Reproduce without any pictures the lines from the one that contains "first_place: [317, 486]" through the end of the records, exactly as written.

_ _ _ _ _ _ _

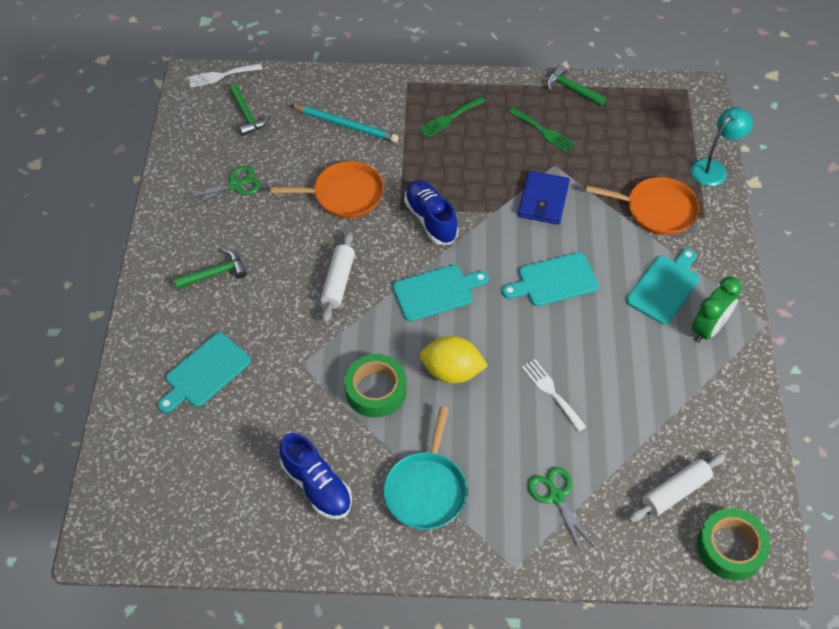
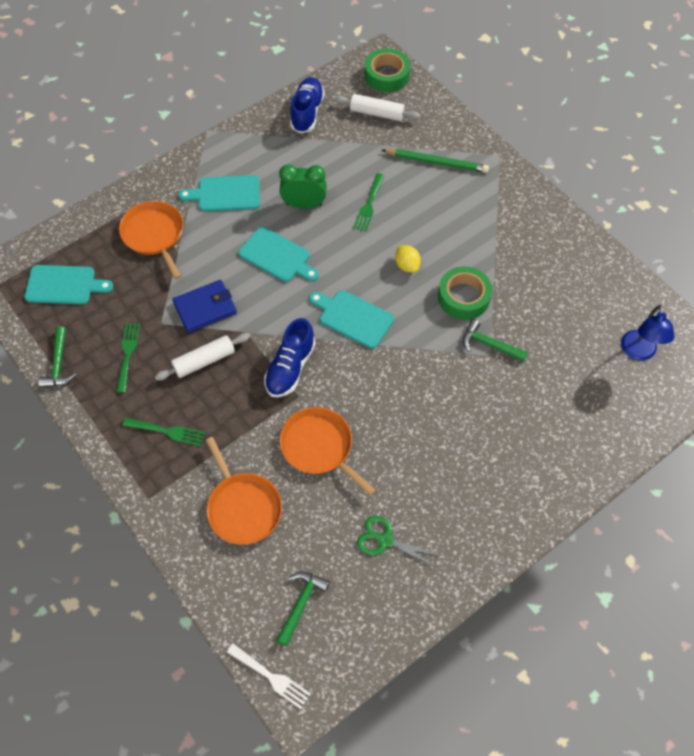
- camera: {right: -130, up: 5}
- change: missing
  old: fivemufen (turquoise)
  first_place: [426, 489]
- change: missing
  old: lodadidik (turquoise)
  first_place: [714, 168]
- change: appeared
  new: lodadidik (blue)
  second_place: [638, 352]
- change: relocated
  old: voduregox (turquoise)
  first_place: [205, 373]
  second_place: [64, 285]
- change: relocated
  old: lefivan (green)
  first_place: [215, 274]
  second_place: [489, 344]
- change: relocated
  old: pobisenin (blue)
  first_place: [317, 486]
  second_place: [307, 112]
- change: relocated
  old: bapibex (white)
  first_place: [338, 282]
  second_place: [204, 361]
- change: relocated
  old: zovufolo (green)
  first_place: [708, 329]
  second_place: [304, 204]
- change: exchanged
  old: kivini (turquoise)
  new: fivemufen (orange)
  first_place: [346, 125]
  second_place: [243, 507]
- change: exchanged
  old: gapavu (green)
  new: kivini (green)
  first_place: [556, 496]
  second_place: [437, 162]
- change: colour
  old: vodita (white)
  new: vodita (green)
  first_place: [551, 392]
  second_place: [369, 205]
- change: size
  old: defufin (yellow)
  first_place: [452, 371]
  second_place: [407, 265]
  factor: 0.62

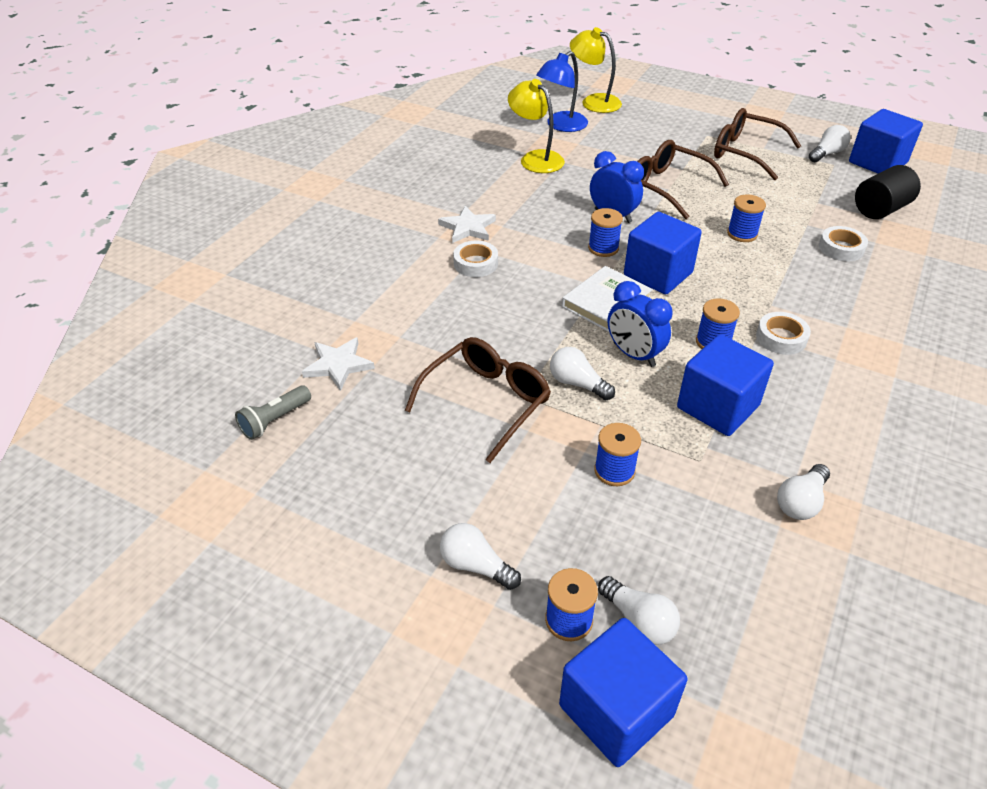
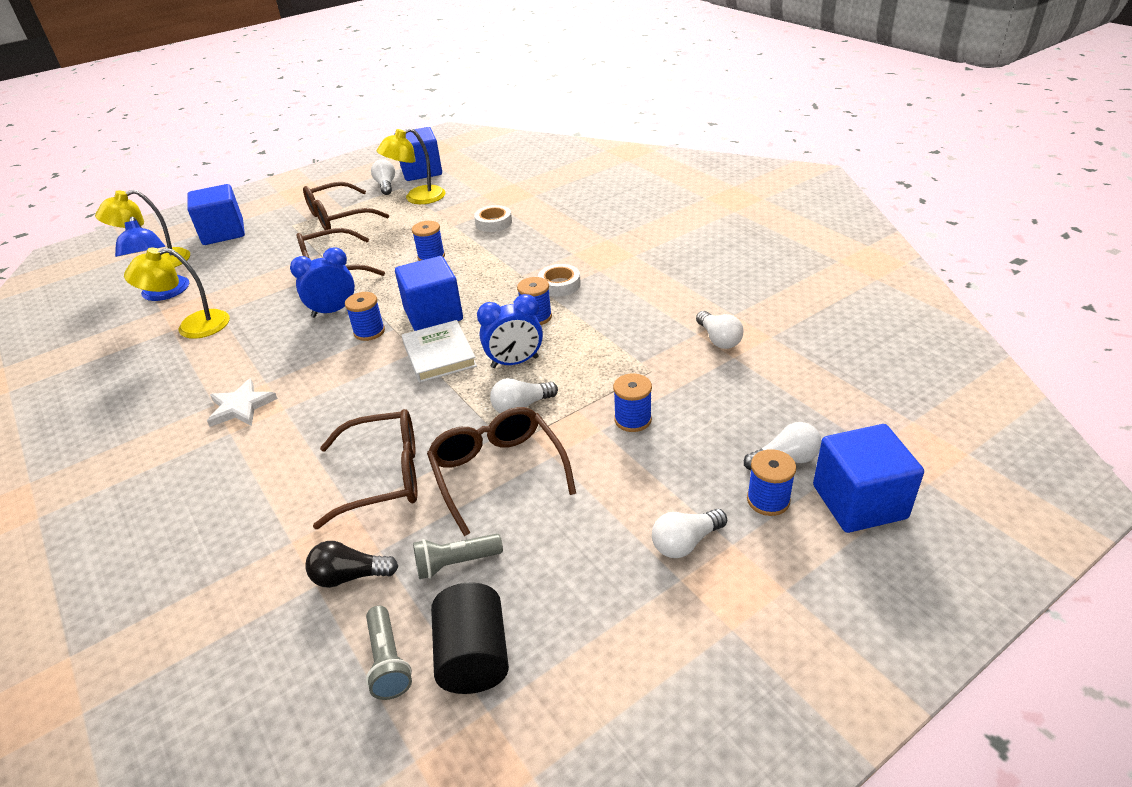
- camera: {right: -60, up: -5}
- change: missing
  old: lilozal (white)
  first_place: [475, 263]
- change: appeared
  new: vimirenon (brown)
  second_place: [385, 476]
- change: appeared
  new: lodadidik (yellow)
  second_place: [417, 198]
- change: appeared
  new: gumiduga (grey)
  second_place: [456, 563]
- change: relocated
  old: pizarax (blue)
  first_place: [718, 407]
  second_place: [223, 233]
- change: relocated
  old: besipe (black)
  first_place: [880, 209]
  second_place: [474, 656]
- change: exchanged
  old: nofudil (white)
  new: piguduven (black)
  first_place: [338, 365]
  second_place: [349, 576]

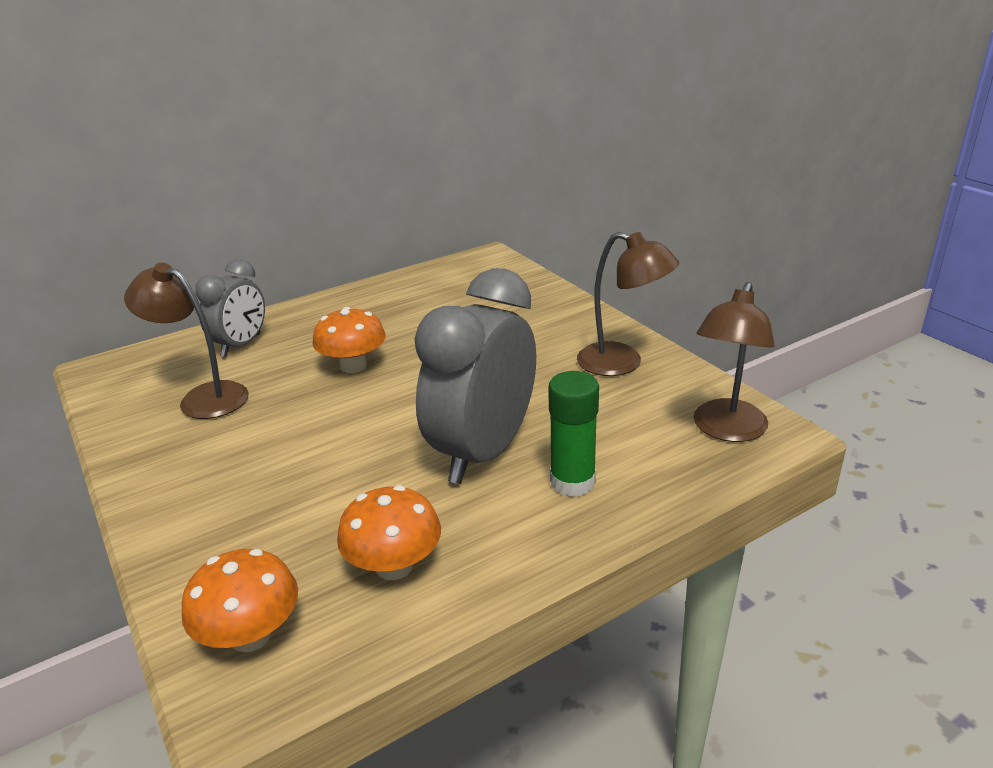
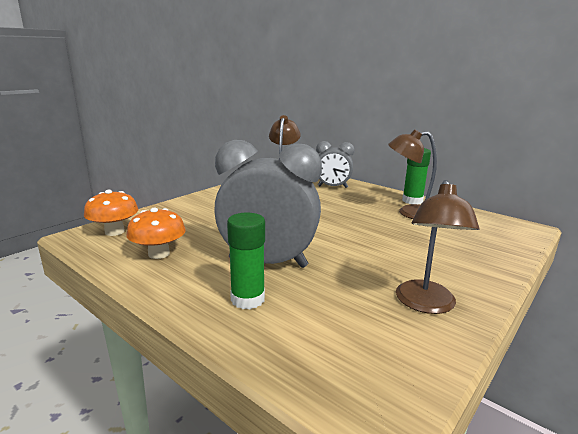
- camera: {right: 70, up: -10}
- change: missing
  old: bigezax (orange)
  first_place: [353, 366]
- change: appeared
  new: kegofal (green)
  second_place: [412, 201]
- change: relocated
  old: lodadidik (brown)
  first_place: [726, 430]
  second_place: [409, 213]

_ _ _ _ _ _ _

*Exercise output:*
  first_place: [317, 486]
  second_place: [307, 112]
- change: relocated
  old: bapibex (white)
  first_place: [338, 282]
  second_place: [204, 361]
- change: relocated
  old: zovufolo (green)
  first_place: [708, 329]
  second_place: [304, 204]
- change: exchanged
  old: kivini (turquoise)
  new: fivemufen (orange)
  first_place: [346, 125]
  second_place: [243, 507]
- change: exchanged
  old: gapavu (green)
  new: kivini (green)
  first_place: [556, 496]
  second_place: [437, 162]
- change: colour
  old: vodita (white)
  new: vodita (green)
  first_place: [551, 392]
  second_place: [369, 205]
- change: size
  old: defufin (yellow)
  first_place: [452, 371]
  second_place: [407, 265]
  factor: 0.62

- camera: {right: -60, up: -5}
- change: missing
  old: lilozal (white)
  first_place: [475, 263]
- change: appeared
  new: vimirenon (brown)
  second_place: [385, 476]
- change: appeared
  new: lodadidik (yellow)
  second_place: [417, 198]
- change: appeared
  new: gumiduga (grey)
  second_place: [456, 563]
- change: relocated
  old: pizarax (blue)
  first_place: [718, 407]
  second_place: [223, 233]
- change: relocated
  old: besipe (black)
  first_place: [880, 209]
  second_place: [474, 656]
- change: exchanged
  old: nofudil (white)
  new: piguduven (black)
  first_place: [338, 365]
  second_place: [349, 576]

- camera: {right: 70, up: -10}
- change: missing
  old: bigezax (orange)
  first_place: [353, 366]
- change: appeared
  new: kegofal (green)
  second_place: [412, 201]
- change: relocated
  old: lodadidik (brown)
  first_place: [726, 430]
  second_place: [409, 213]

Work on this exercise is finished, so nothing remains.